=== Begin Enclosure ===

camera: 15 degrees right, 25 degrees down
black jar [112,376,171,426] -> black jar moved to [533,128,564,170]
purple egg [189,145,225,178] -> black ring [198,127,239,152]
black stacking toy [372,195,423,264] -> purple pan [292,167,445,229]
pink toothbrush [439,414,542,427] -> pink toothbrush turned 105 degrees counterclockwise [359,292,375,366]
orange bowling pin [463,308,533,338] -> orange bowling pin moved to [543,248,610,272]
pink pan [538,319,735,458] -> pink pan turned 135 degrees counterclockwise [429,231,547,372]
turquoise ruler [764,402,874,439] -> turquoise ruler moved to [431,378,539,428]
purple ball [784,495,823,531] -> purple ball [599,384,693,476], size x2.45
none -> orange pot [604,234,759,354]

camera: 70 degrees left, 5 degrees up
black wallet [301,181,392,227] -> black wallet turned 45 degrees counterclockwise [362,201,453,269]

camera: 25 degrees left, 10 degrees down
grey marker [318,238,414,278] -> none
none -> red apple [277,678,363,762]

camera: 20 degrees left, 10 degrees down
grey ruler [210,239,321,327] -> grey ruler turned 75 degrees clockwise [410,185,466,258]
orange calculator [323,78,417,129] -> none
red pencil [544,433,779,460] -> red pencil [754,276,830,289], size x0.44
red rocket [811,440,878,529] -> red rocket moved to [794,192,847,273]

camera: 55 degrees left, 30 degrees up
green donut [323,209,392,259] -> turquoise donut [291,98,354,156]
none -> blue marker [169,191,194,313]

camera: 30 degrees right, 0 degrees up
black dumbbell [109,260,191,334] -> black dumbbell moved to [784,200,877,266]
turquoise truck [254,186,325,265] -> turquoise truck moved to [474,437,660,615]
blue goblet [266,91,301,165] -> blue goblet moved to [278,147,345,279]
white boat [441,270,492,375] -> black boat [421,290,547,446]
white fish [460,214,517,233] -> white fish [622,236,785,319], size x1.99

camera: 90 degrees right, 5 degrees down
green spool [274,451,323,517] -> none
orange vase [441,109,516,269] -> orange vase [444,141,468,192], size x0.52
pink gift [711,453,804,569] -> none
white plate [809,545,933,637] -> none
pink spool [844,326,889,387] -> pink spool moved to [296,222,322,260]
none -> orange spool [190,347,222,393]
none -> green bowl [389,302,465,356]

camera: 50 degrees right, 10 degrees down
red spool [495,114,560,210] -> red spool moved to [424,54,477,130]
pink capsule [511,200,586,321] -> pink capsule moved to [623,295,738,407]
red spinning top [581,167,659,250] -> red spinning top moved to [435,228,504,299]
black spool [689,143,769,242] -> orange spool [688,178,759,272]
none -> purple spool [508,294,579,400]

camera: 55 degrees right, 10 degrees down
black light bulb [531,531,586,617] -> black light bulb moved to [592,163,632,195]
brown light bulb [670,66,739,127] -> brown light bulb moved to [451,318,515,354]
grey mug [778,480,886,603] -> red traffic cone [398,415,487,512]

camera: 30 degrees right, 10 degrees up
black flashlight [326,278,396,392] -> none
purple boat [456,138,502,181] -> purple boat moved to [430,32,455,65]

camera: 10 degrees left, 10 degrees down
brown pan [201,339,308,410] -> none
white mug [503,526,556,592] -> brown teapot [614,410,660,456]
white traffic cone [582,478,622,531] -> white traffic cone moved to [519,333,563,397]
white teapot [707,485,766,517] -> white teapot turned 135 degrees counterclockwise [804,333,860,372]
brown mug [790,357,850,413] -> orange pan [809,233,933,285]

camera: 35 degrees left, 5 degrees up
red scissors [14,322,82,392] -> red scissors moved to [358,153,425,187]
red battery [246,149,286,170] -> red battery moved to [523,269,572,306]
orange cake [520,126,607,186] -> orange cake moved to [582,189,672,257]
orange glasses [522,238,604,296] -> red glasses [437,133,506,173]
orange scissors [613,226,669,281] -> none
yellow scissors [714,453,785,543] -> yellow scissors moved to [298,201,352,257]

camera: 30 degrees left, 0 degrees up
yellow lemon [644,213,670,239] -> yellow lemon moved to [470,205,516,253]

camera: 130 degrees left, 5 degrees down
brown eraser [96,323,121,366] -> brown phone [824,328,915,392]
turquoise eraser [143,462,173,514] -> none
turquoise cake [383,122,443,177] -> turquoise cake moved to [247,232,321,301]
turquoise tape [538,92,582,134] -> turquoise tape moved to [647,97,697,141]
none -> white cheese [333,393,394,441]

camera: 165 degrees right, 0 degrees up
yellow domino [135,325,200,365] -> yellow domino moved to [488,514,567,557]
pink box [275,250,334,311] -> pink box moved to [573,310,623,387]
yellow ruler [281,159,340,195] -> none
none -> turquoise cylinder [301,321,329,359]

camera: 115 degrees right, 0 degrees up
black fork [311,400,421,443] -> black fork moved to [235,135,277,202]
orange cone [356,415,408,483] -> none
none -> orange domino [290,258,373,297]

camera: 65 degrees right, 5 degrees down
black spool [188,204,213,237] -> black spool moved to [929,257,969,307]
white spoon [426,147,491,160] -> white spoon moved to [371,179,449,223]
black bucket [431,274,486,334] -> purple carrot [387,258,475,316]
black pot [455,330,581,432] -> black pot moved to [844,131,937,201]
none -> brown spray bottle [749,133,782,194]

=== End Enclosure ===

» What this task involves: Copy whichever lines in the listing above hold "scissors".

» Answer area:
red scissors [14,322,82,392] -> red scissors moved to [358,153,425,187]
orange scissors [613,226,669,281] -> none
yellow scissors [714,453,785,543] -> yellow scissors moved to [298,201,352,257]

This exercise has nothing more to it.